[Spatial object tracking data]
^^^^^^^^^^^^^^^^
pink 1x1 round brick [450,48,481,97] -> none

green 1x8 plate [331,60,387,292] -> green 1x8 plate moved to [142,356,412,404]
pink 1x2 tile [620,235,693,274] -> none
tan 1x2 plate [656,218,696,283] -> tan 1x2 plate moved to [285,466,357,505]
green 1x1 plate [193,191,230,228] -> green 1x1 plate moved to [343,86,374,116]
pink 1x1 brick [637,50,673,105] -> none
^^^^^^^^^^^^^^^^
Directive:
Precisely reproduce all the entries shown above.

Solution below:
pink 1x1 round brick [450,48,481,97] -> none

green 1x8 plate [331,60,387,292] -> green 1x8 plate moved to [142,356,412,404]
pink 1x2 tile [620,235,693,274] -> none
tan 1x2 plate [656,218,696,283] -> tan 1x2 plate moved to [285,466,357,505]
green 1x1 plate [193,191,230,228] -> green 1x1 plate moved to [343,86,374,116]
pink 1x1 brick [637,50,673,105] -> none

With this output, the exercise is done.